*EXERCISE DETAILS*
Only what runs from the line with "lead pencil in" to the end of the data should appear in the answer, exactly as written and without pictures.

*RECORDS FOR THIS TASK*
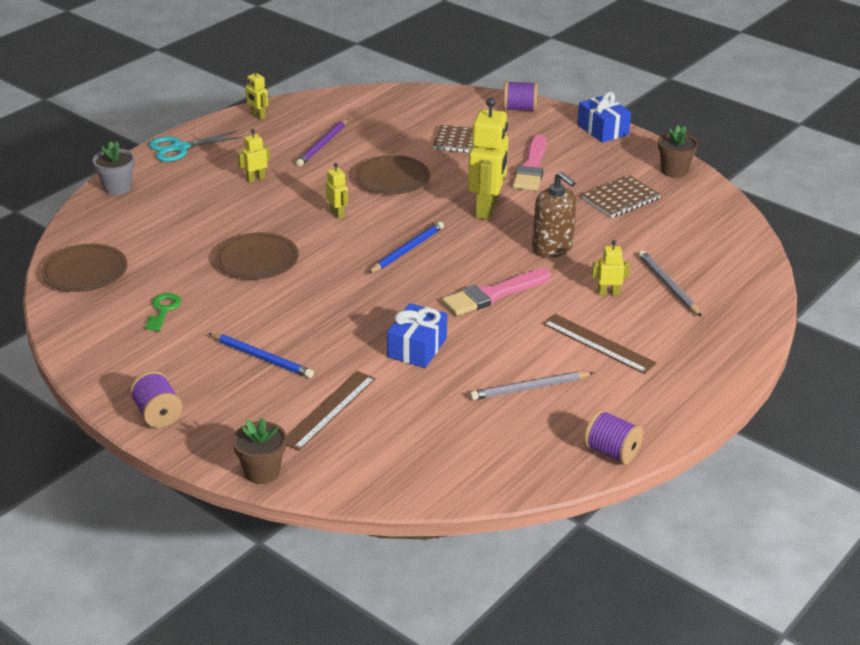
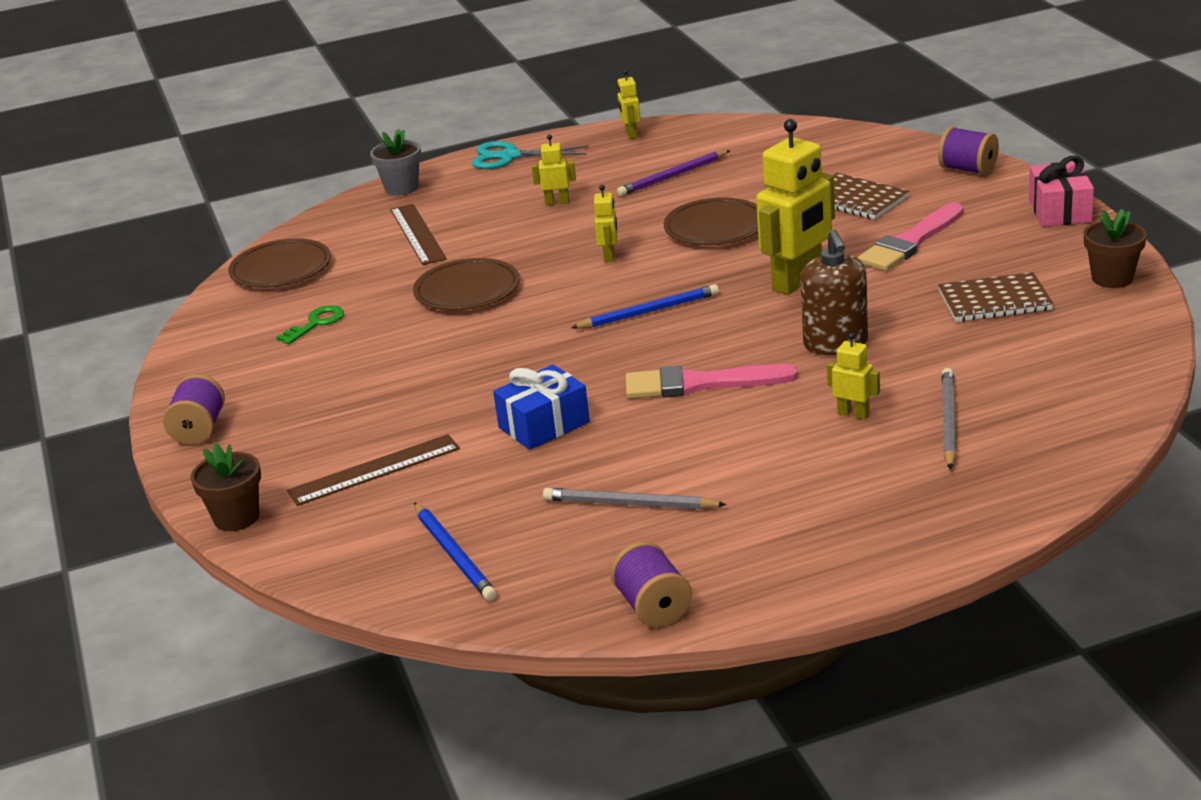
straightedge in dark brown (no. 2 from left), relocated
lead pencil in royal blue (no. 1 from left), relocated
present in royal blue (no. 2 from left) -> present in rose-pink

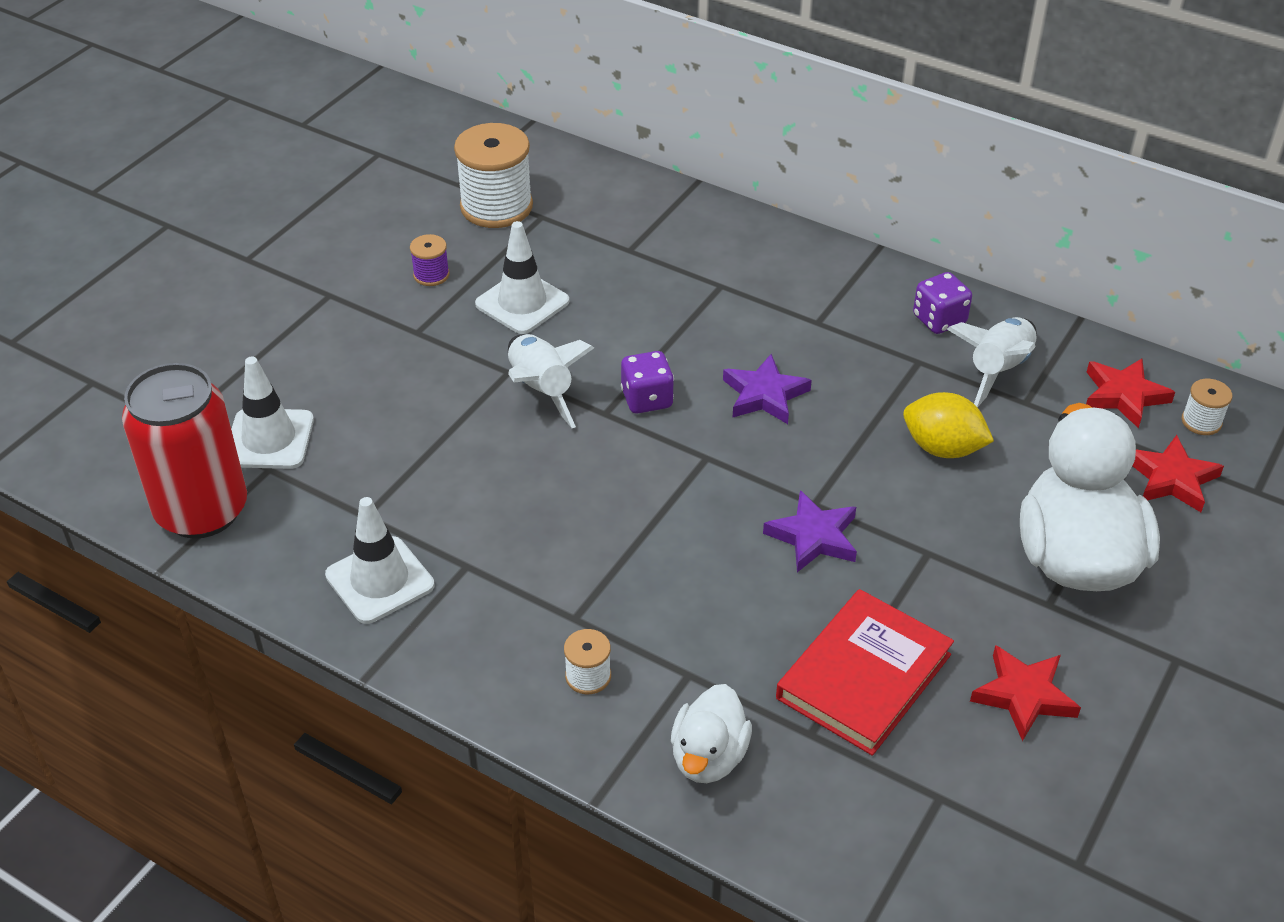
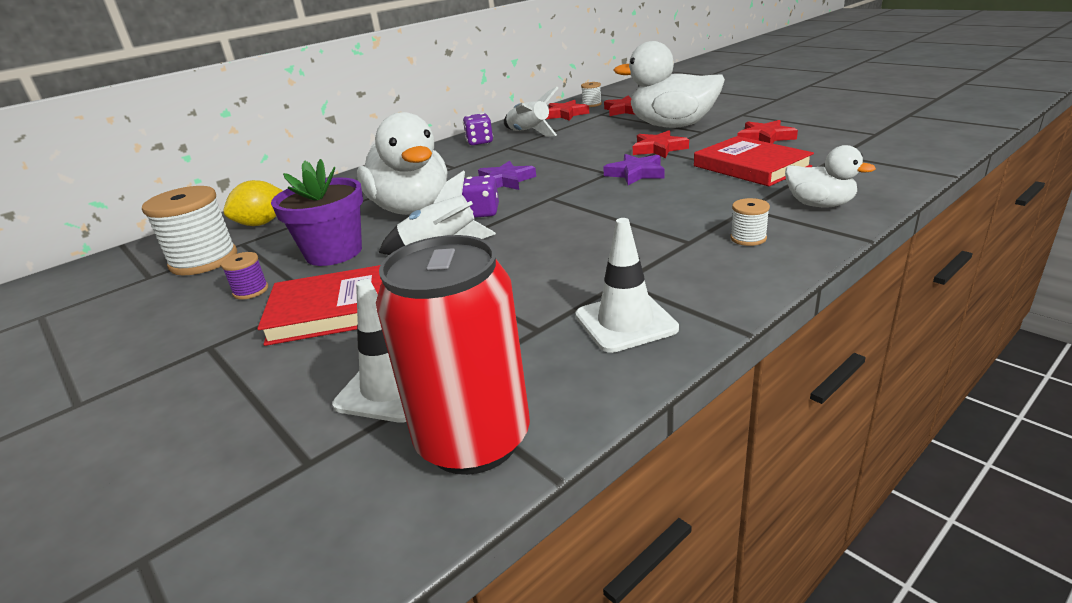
citrus fruit in golden, relocated
none -> hardback in red (no. 1 from left)
road cone in snow-white (no. 3 from left) -> potted plant in royal purple
none -> toy duck in snow-white (no. 1 from left)
none -> star in red (no. 3 from left)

*ANSWER TO THIS EXERCISE*
lead pencil in royal blue (no. 1 from left), relocated
present in royal blue (no. 2 from left) -> present in rose-pink

citrus fruit in golden, relocated
none -> hardback in red (no. 1 from left)
road cone in snow-white (no. 3 from left) -> potted plant in royal purple
none -> toy duck in snow-white (no. 1 from left)
none -> star in red (no. 3 from left)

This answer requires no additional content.